ENTRIES SUPPLIED Start Marker
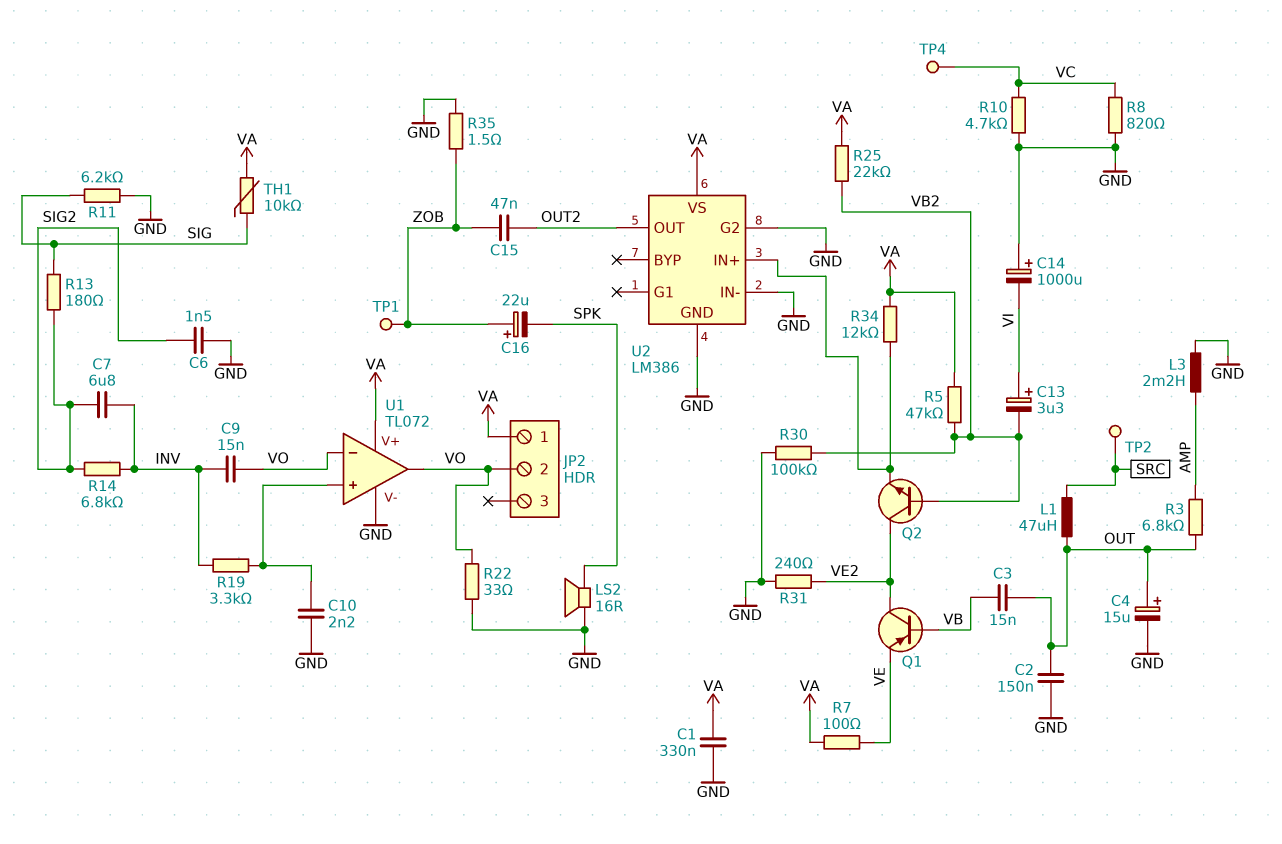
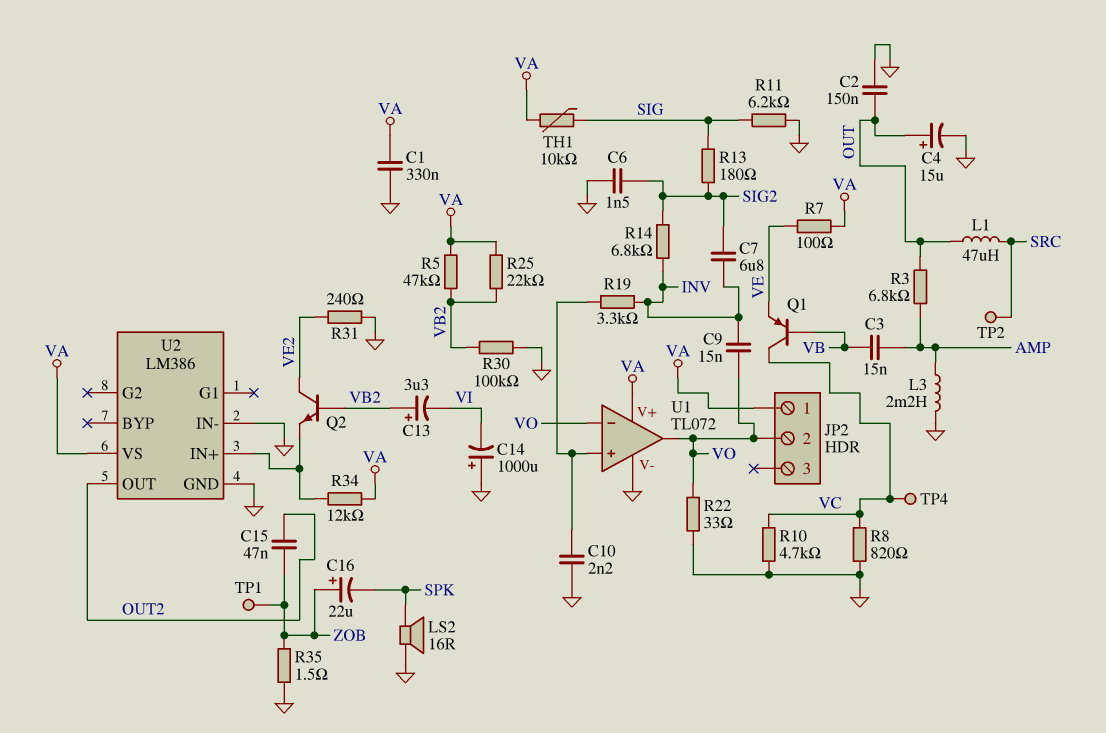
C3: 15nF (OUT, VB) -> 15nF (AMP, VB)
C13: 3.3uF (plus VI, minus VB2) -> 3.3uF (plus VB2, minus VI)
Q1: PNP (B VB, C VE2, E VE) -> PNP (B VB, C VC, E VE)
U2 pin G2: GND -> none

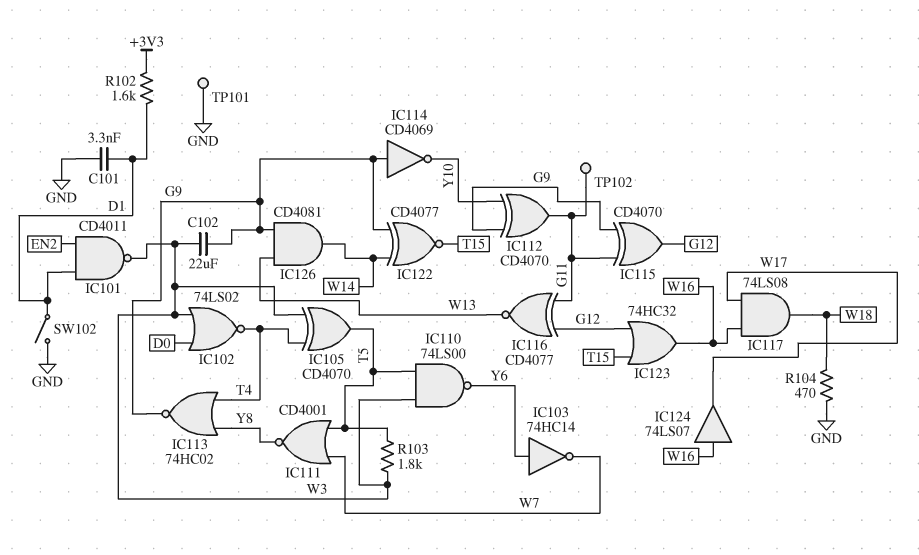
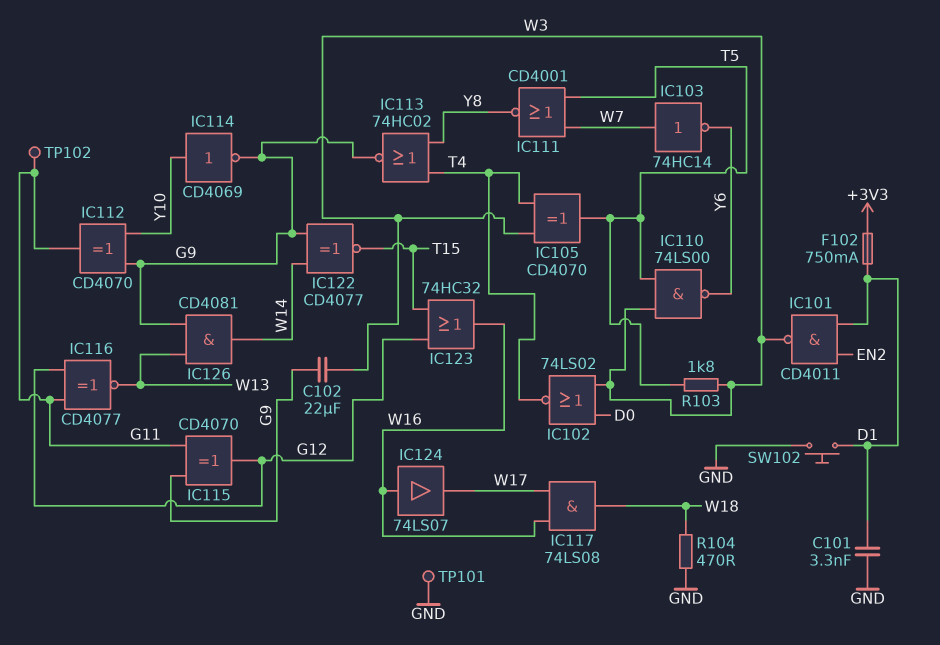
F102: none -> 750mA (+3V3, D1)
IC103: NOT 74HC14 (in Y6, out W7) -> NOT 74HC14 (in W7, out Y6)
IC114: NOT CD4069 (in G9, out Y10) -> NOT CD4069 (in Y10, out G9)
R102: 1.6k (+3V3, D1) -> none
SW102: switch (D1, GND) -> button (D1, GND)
ENTRIES SUPPLIED End Marker
■ EXERCISE INSTRUCTIONS
Every line above is to be given again exactly, apart from the pictures.

■ RESULT
C3: 15nF (OUT, VB) -> 15nF (AMP, VB)
C13: 3.3uF (plus VI, minus VB2) -> 3.3uF (plus VB2, minus VI)
Q1: PNP (B VB, C VE2, E VE) -> PNP (B VB, C VC, E VE)
U2 pin G2: GND -> none

F102: none -> 750mA (+3V3, D1)
IC103: NOT 74HC14 (in Y6, out W7) -> NOT 74HC14 (in W7, out Y6)
IC114: NOT CD4069 (in G9, out Y10) -> NOT CD4069 (in Y10, out G9)
R102: 1.6k (+3V3, D1) -> none
SW102: switch (D1, GND) -> button (D1, GND)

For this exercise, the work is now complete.